Please convert the entries from the line with "Return the (x, y)" to the line with "Locate the cell", both lines included, into a JSON list of strings with one string per line and no blank lines. Leave the pictures out of the answer.

START Dataset extract

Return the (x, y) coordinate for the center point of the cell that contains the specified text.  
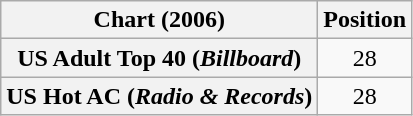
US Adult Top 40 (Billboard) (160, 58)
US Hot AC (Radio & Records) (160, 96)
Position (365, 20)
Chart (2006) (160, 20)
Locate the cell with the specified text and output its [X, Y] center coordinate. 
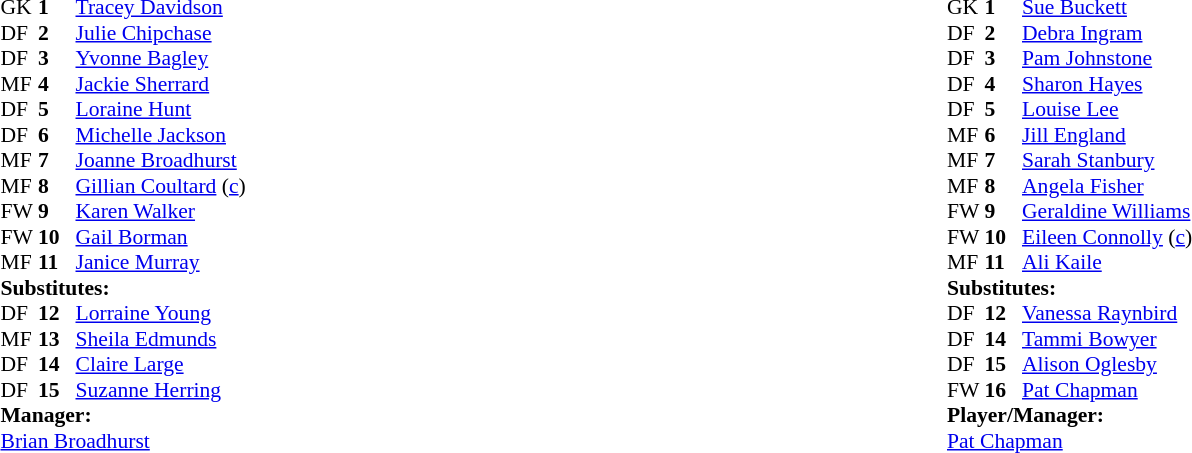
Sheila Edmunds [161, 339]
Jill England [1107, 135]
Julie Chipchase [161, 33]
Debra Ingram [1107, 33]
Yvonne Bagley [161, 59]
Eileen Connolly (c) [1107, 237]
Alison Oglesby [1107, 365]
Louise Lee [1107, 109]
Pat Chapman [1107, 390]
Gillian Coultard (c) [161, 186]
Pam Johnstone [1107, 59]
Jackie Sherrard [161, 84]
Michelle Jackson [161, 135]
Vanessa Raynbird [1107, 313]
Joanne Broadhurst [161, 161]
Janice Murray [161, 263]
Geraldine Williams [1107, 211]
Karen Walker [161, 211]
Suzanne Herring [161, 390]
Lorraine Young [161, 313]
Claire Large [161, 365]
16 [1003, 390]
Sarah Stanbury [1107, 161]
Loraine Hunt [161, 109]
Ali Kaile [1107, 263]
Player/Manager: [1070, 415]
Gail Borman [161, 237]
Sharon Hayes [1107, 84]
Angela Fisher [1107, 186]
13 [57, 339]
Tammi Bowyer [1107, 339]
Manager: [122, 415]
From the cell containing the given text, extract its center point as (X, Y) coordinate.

END Dataset extract
START Dataset extract

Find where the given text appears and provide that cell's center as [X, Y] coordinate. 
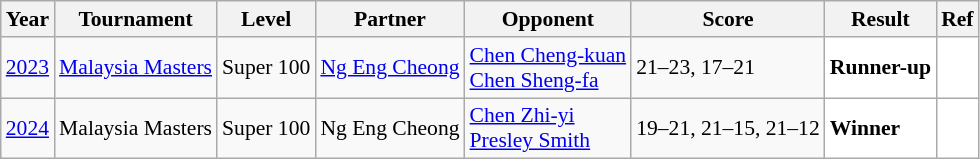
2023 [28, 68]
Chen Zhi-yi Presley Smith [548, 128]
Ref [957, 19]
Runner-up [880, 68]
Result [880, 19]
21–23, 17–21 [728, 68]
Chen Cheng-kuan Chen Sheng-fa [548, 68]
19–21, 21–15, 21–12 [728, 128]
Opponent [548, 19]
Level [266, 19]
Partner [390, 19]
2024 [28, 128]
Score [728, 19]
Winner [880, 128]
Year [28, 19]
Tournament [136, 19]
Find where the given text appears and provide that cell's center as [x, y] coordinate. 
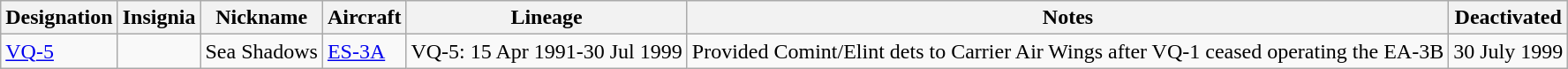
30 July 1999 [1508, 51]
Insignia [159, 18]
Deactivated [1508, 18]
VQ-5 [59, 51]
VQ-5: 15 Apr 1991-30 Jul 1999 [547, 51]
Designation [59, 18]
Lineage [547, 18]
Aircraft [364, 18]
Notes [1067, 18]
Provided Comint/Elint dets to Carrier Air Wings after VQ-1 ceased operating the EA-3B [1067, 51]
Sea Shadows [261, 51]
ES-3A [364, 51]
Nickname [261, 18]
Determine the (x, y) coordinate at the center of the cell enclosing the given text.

END Dataset extract

**Complete output**
[
  "Return the (x, y) coordinate for the center point of the cell that contains the specified text.  ",
  "US Adult Top 40 (Billboard) (160, 58)",
  "US Hot AC (Radio & Records) (160, 96)",
  "Position (365, 20)",
  "Chart (2006) (160, 20)",
  "Locate the cell with the specified text and output its [X, Y] center coordinate. "
]